Throughout the listing below, copy each line containing "orange".

■ **Dataset extract**
◇ ◇ ◇ ◇ ◇

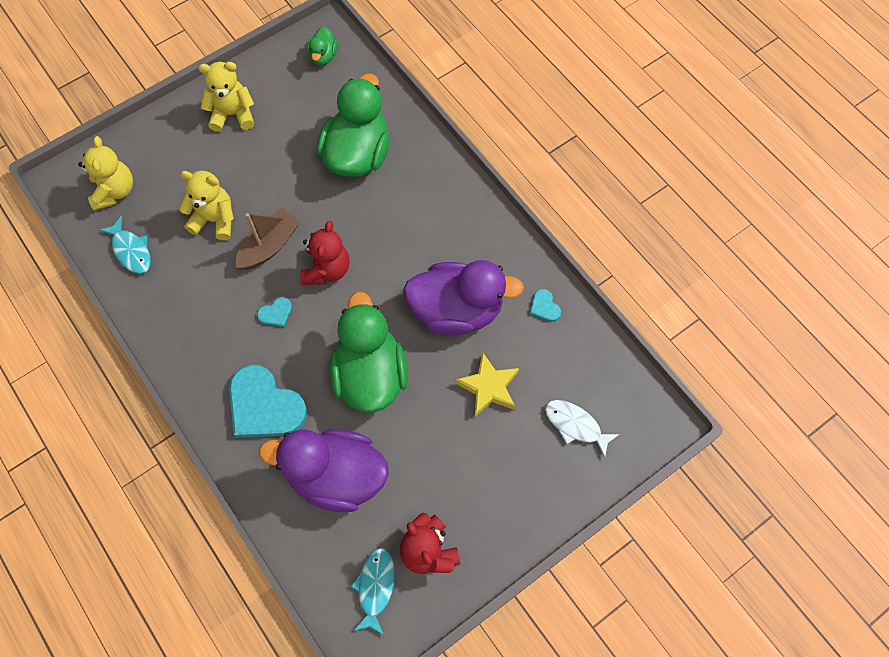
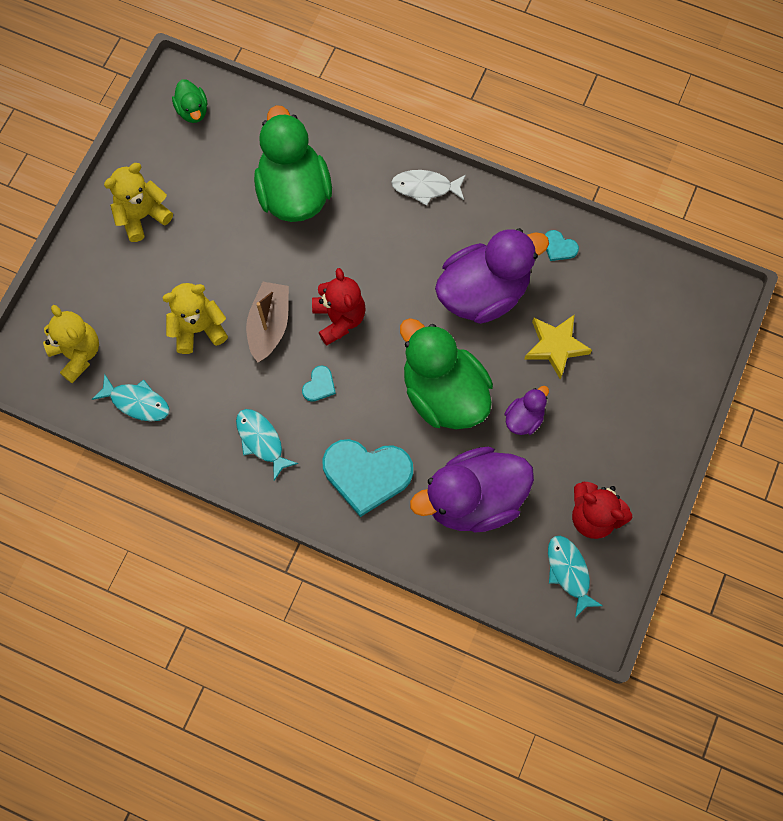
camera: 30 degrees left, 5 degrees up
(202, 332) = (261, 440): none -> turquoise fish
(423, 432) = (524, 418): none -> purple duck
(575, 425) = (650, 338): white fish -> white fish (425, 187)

◇ ◇ ◇ ◇ ◇

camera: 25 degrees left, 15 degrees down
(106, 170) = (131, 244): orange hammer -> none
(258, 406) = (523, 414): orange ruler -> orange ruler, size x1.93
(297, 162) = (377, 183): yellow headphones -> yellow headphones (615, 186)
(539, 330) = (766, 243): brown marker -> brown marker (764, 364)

◇ ◇ ◇ ◇ ◇

■ **Solution for this exercise**
(106, 170) = (131, 244): orange hammer -> none
(258, 406) = (523, 414): orange ruler -> orange ruler, size x1.93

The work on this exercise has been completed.